(Provided records Opens)
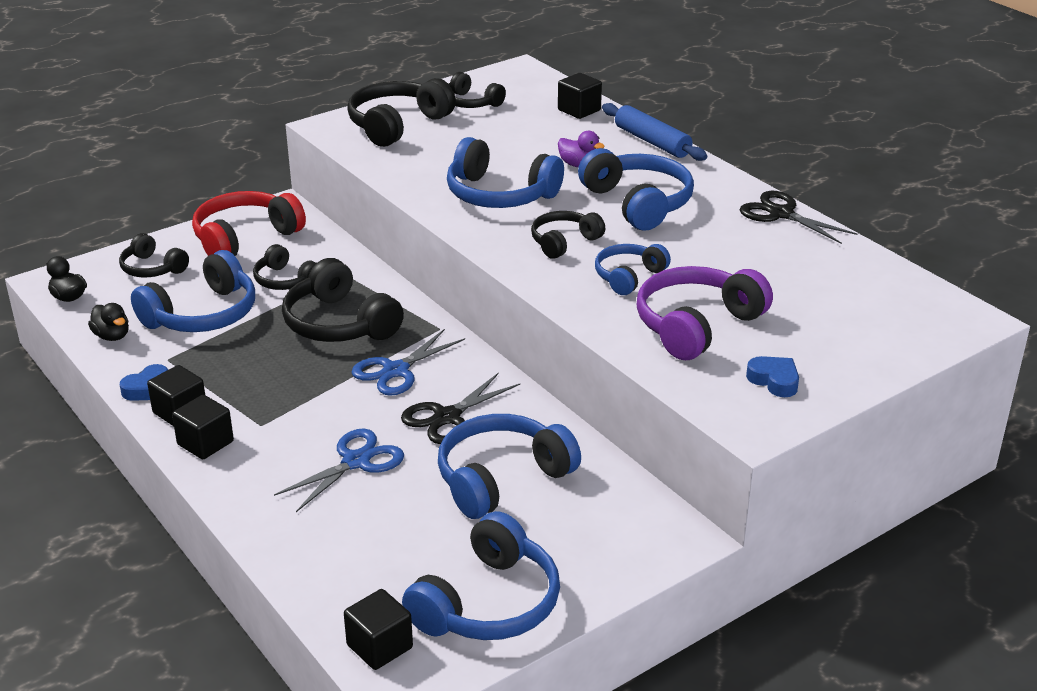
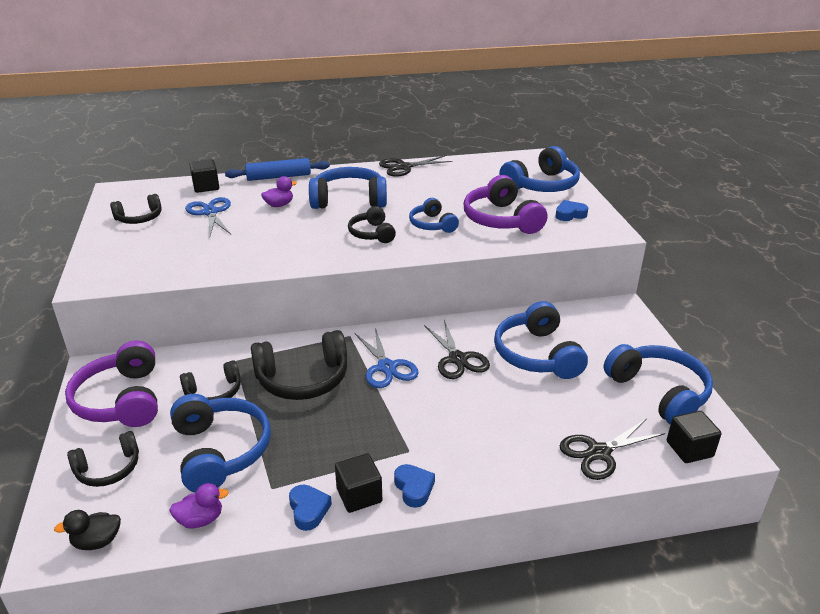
camera: 65 degrees left, 0 degrees up
(112, 336) = (201, 519): black duck -> purple duck
(205, 443) = (414, 488): black cube -> blue heart
(245, 238) = (122, 400): red headphones -> purple headphones
(330, 566) = (599, 452): none -> black scissors
(356, 461) = (485, 412): blue scissors -> blue scissors (210, 212)
(397, 125) = (131, 253): black headphones -> none
(500, 194) = (286, 239): blue headphones -> blue headphones (541, 185)

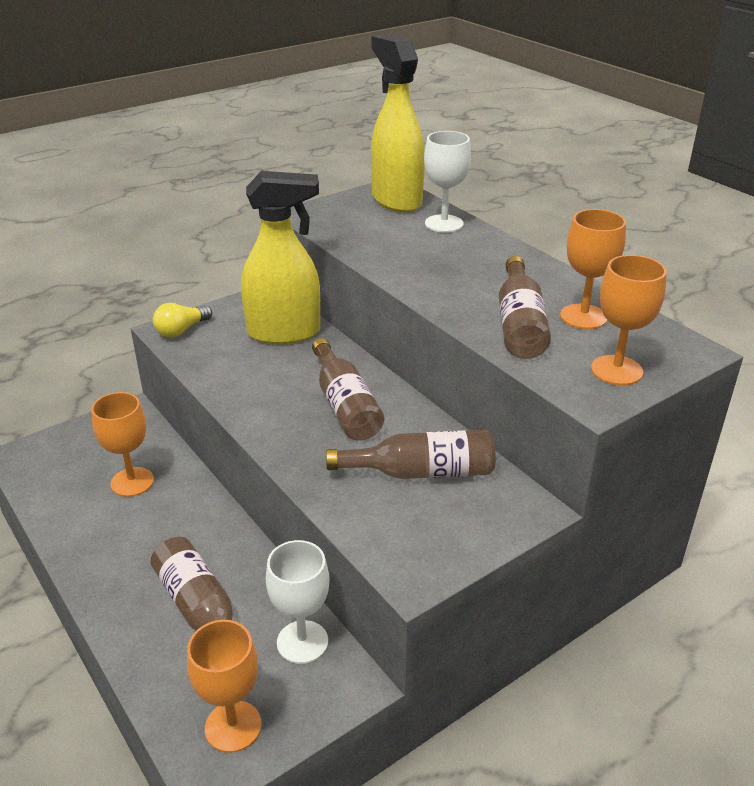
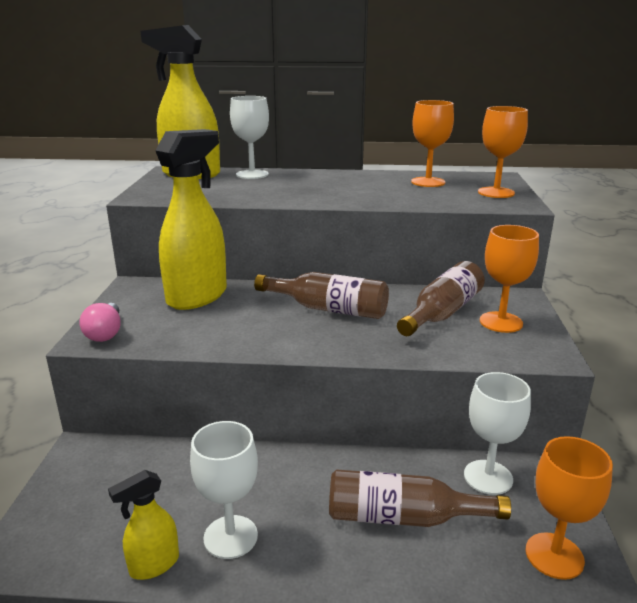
camera: 50 degrees left, 10 degrees down
(55, 514) = (154, 565): none -> yellow spray bottle
(106, 532) = (230, 537): none -> white goblet
(132, 482) = (181, 490): orange goblet -> orange goblet (501, 322)
(181, 330) = (105, 333): yellow light bulb -> pink light bulb
(519, 324) = (411, 194): brown bottle -> none

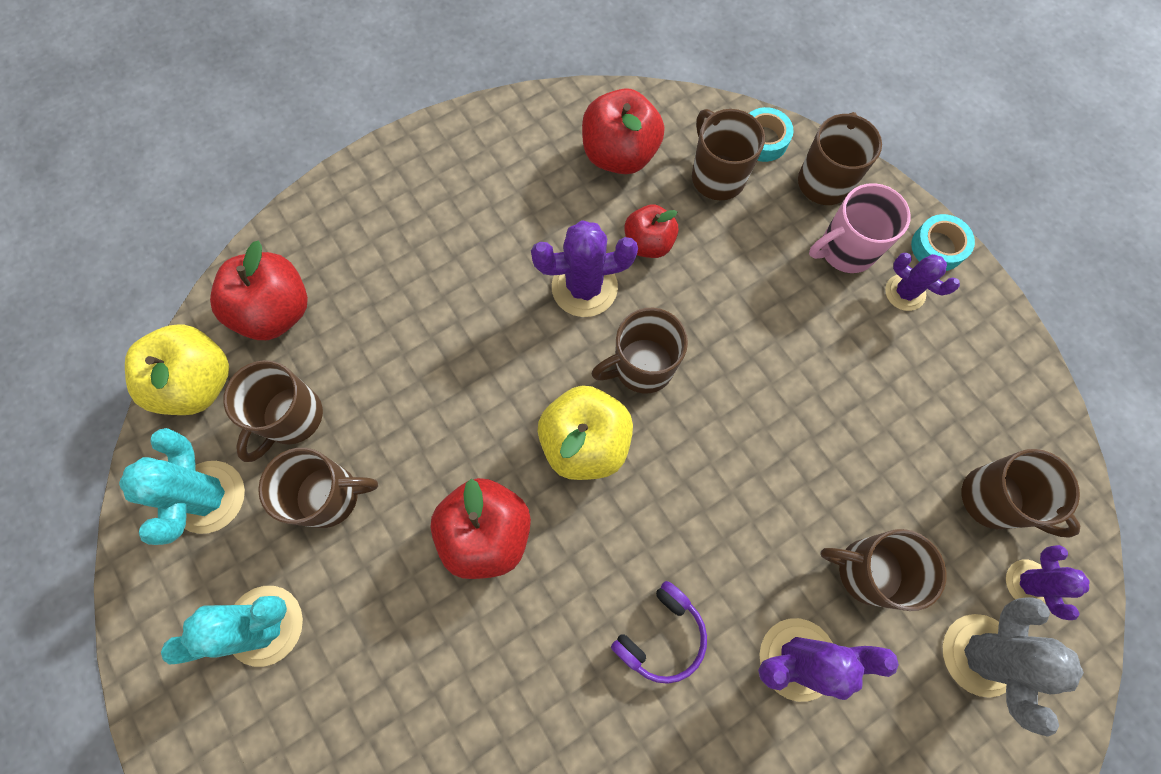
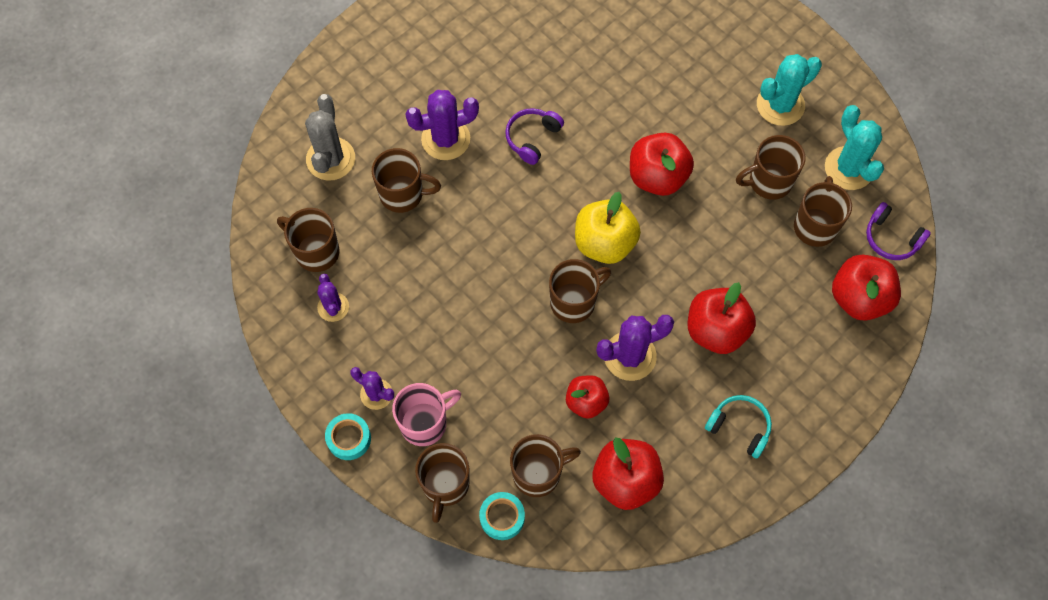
camera: 170 degrees right, 5 degrees down
(199, 383) = (891, 238): yellow apple -> purple headphones
(469, 301) = (716, 330): none -> red apple
(476, 188) = (739, 427): none -> turquoise headphones
(717, 176) = (538, 473): brown mug -> brown mug turned 75 degrees counterclockwise
(1028, 583) = (296, 204): purple cactus -> purple cactus (333, 307)

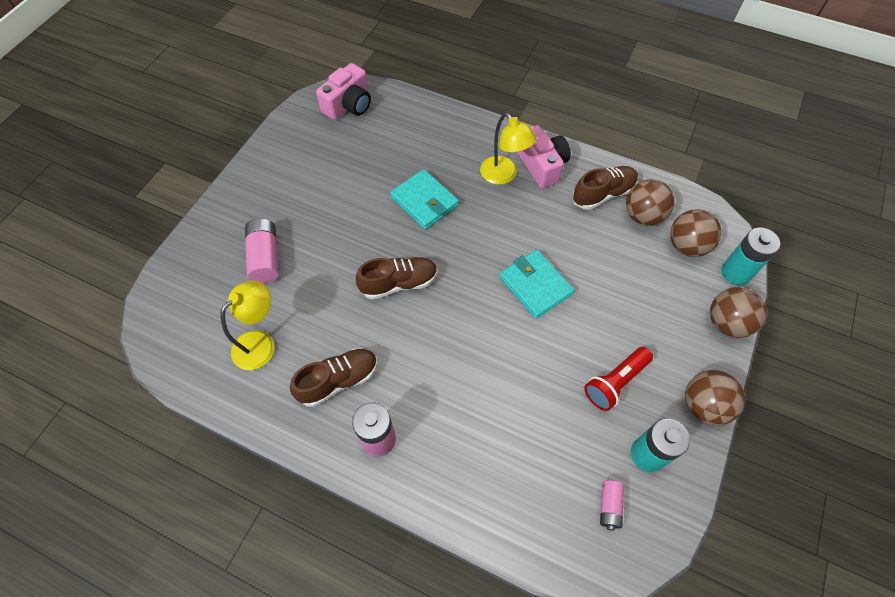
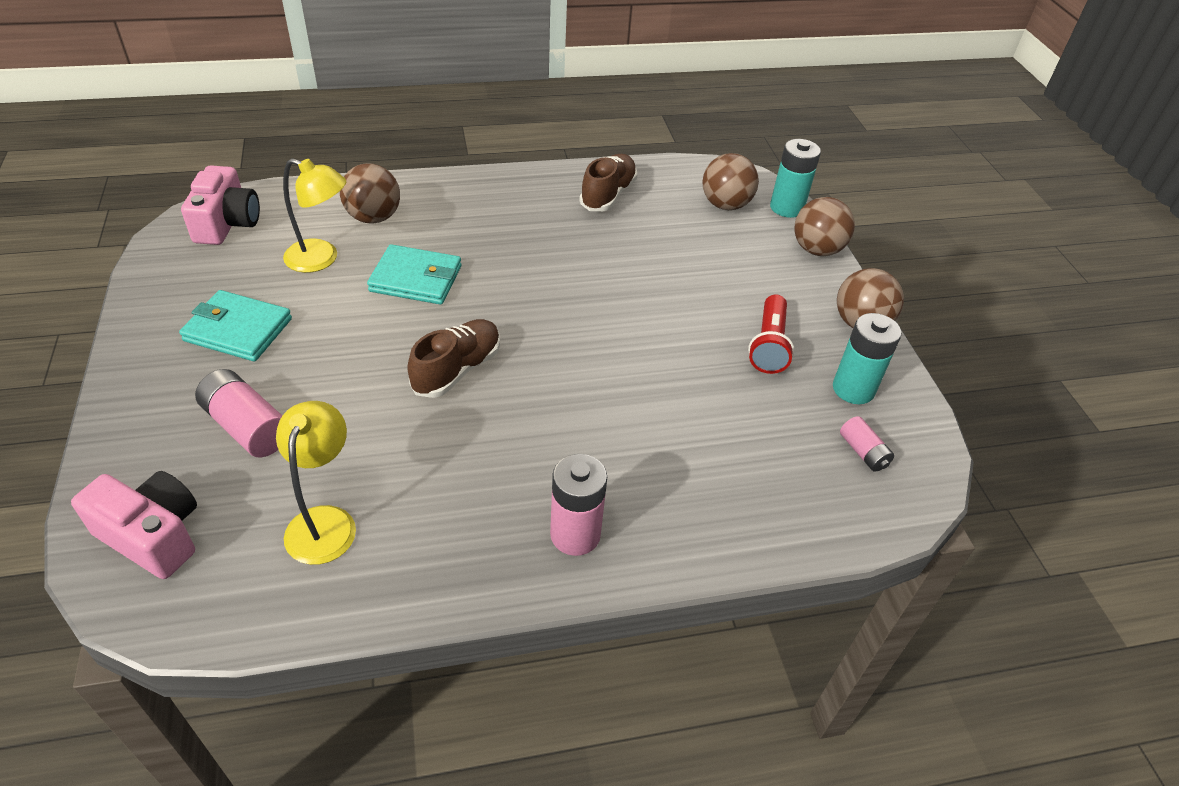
camera: 40 degrees left, 15 degrees down
(338, 381) = (470, 504): brown shoe -> none
(503, 175) = (487, 219): yellow lamp -> yellow lamp (321, 259)
(535, 285) = (613, 301): turquoise wallet -> turquoise wallet (238, 330)
(542, 165) = (521, 194): pink camera -> pink camera (153, 535)
(643, 216) = (663, 197): brown ball -> brown ball (373, 217)

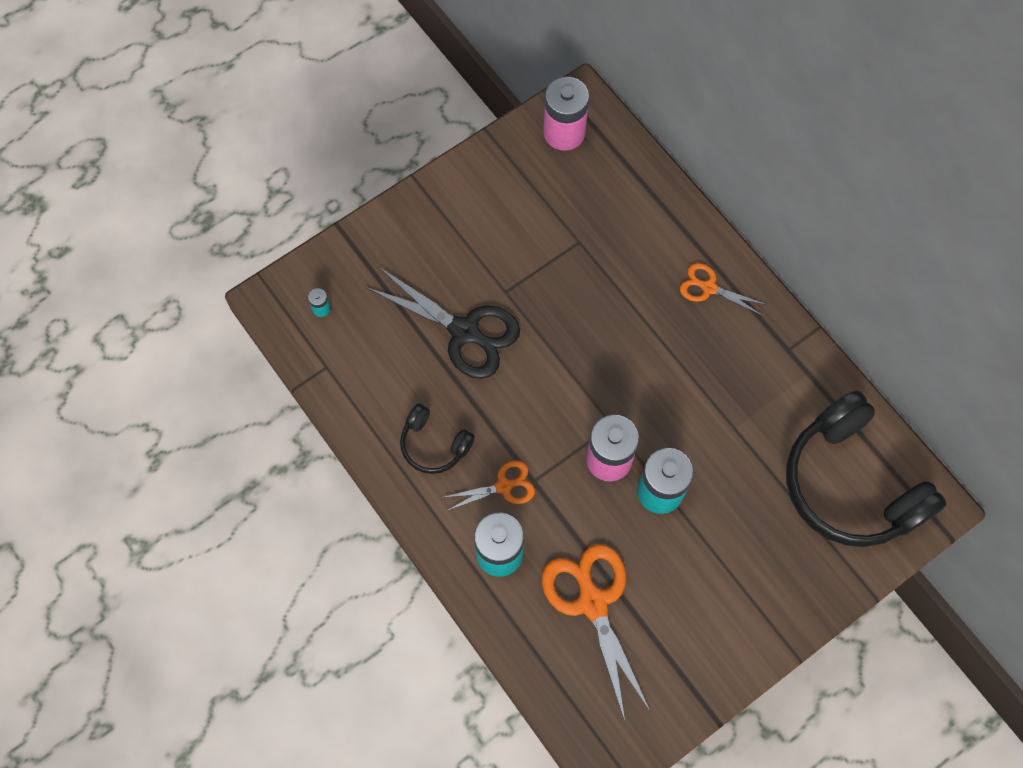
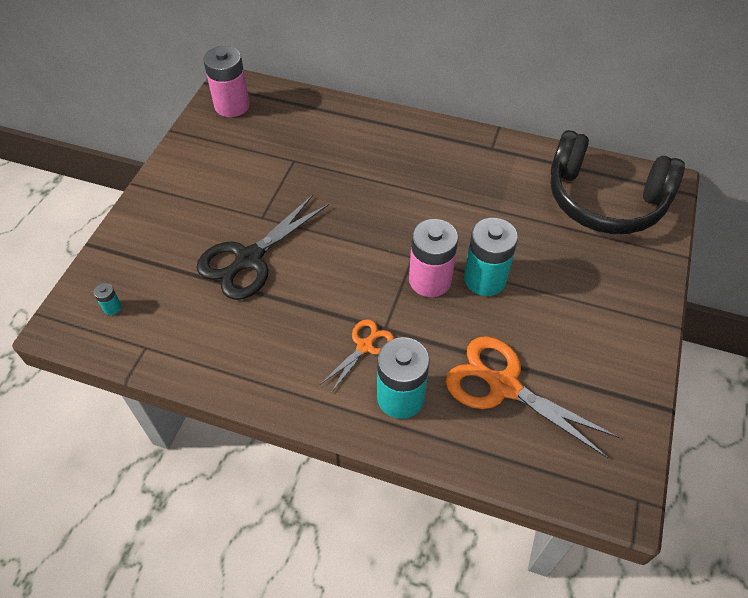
camera: 35 degrees left, 15 degrees down
(434, 444) = (283, 350): black headphones -> none
(464, 331) = (249, 259): black scissors -> black scissors turned 135 degrees clockwise
(709, 288) = (408, 141): orange scissors -> none

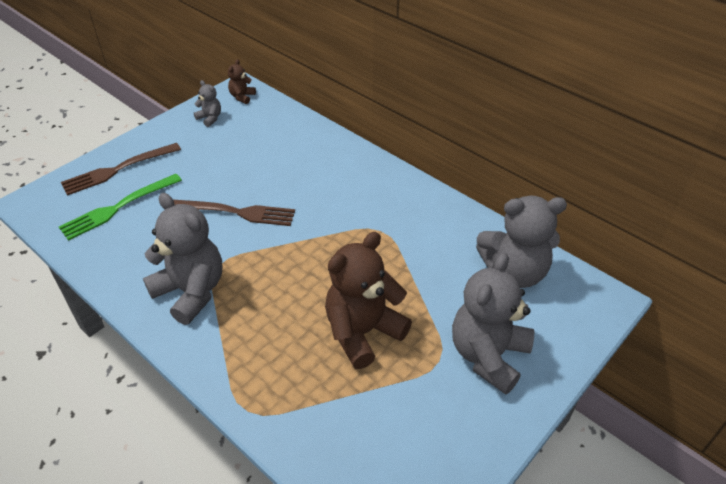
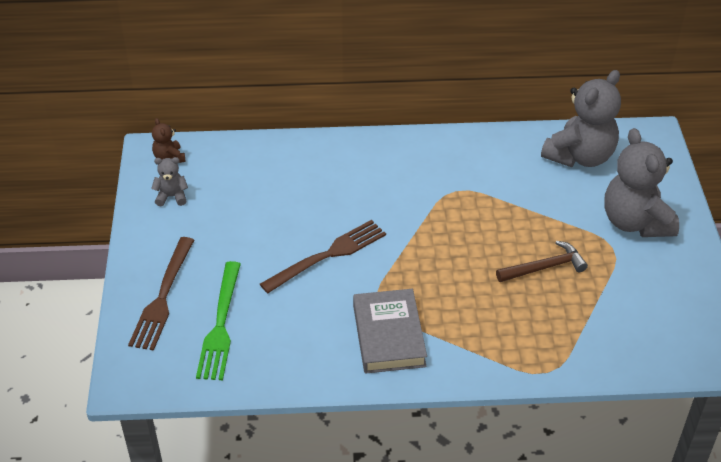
camera: 45 degrees left, 0 degrees up
(191, 291) = (389, 335): grey teddy bear -> grey book
(363, 332) = (544, 267): brown teddy bear -> brown hammer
(Provided records Closes)
■ What you should do
The output must match the records word for word, except that no pictures appear.

■ Task response
camera: 65 degrees left, 0 degrees up
(112, 336) = (201, 519): black duck -> purple duck
(205, 443) = (414, 488): black cube -> blue heart
(245, 238) = (122, 400): red headphones -> purple headphones
(330, 566) = (599, 452): none -> black scissors
(356, 461) = (485, 412): blue scissors -> blue scissors (210, 212)
(397, 125) = (131, 253): black headphones -> none
(500, 194) = (286, 239): blue headphones -> blue headphones (541, 185)

camera: 50 degrees left, 10 degrees down
(55, 514) = (154, 565): none -> yellow spray bottle
(106, 532) = (230, 537): none -> white goblet
(132, 482) = (181, 490): orange goblet -> orange goblet (501, 322)
(181, 330) = (105, 333): yellow light bulb -> pink light bulb
(519, 324) = (411, 194): brown bottle -> none

camera: 170 degrees right, 5 degrees down
(199, 383) = (891, 238): yellow apple -> purple headphones
(469, 301) = (716, 330): none -> red apple
(476, 188) = (739, 427): none -> turquoise headphones
(717, 176) = (538, 473): brown mug -> brown mug turned 75 degrees counterclockwise
(1028, 583) = (296, 204): purple cactus -> purple cactus (333, 307)

camera: 40 degrees left, 15 degrees down
(338, 381) = (470, 504): brown shoe -> none
(503, 175) = (487, 219): yellow lamp -> yellow lamp (321, 259)
(535, 285) = (613, 301): turquoise wallet -> turquoise wallet (238, 330)
(542, 165) = (521, 194): pink camera -> pink camera (153, 535)
(643, 216) = (663, 197): brown ball -> brown ball (373, 217)

camera: 35 degrees left, 15 degrees down
(434, 444) = (283, 350): black headphones -> none
(464, 331) = (249, 259): black scissors -> black scissors turned 135 degrees clockwise
(709, 288) = (408, 141): orange scissors -> none

camera: 45 degrees left, 0 degrees up
(191, 291) = (389, 335): grey teddy bear -> grey book
(363, 332) = (544, 267): brown teddy bear -> brown hammer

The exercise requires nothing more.